TASK STATEMENT: Where in the entries below does "DGND" appear? Copy every line that has it.

PROVIDED DATA:
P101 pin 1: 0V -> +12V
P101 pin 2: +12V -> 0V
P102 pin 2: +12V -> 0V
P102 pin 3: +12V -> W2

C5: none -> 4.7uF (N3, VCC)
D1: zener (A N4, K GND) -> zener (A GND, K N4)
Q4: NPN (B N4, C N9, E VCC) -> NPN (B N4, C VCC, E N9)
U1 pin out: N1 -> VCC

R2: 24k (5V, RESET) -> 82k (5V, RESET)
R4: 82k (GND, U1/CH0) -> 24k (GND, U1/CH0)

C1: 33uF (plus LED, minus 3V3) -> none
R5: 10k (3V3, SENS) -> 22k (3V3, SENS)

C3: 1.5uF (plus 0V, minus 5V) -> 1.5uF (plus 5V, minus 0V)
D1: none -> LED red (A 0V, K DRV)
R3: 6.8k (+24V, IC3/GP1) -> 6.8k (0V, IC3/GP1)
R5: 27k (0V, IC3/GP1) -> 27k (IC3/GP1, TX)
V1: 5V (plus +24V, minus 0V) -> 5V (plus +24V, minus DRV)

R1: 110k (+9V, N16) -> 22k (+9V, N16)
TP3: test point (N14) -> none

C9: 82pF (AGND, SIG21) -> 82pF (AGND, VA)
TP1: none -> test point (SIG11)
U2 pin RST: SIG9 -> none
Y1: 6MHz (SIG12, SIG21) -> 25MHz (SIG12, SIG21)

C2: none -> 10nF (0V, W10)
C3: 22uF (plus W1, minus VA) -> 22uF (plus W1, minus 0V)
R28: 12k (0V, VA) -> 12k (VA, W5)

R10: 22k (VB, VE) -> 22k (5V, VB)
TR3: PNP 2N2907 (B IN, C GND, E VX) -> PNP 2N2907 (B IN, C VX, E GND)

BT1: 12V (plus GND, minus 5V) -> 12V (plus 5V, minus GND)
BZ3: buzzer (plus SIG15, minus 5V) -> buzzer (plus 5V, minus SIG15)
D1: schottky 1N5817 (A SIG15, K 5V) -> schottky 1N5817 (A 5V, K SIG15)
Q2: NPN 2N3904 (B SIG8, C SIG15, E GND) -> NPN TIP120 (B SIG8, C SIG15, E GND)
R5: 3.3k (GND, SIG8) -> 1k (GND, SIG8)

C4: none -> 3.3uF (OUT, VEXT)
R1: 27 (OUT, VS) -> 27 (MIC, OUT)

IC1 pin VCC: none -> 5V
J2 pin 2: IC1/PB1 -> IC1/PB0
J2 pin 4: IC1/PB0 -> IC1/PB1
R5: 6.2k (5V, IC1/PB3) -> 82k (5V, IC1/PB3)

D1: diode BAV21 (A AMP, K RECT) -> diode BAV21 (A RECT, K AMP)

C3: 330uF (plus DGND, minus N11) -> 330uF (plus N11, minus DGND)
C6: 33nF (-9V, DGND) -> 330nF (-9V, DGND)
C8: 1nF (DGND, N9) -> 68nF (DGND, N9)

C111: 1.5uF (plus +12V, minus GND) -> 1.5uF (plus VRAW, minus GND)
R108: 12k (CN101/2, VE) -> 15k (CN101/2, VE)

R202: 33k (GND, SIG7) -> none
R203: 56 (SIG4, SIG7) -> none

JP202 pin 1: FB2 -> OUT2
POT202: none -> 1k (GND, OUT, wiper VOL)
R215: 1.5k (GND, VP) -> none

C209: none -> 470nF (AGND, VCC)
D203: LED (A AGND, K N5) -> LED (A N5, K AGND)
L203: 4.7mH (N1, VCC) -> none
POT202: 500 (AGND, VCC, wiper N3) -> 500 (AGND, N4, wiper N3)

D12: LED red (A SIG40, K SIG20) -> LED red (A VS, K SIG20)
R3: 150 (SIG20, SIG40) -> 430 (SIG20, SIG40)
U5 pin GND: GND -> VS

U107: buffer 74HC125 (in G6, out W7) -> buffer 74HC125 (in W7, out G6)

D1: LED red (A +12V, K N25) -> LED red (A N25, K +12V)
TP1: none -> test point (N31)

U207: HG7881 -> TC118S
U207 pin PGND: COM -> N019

EXERCISE ANSWER:
C3: 330uF (plus DGND, minus N11) -> 330uF (plus N11, minus DGND)
C6: 33nF (-9V, DGND) -> 330nF (-9V, DGND)
C8: 1nF (DGND, N9) -> 68nF (DGND, N9)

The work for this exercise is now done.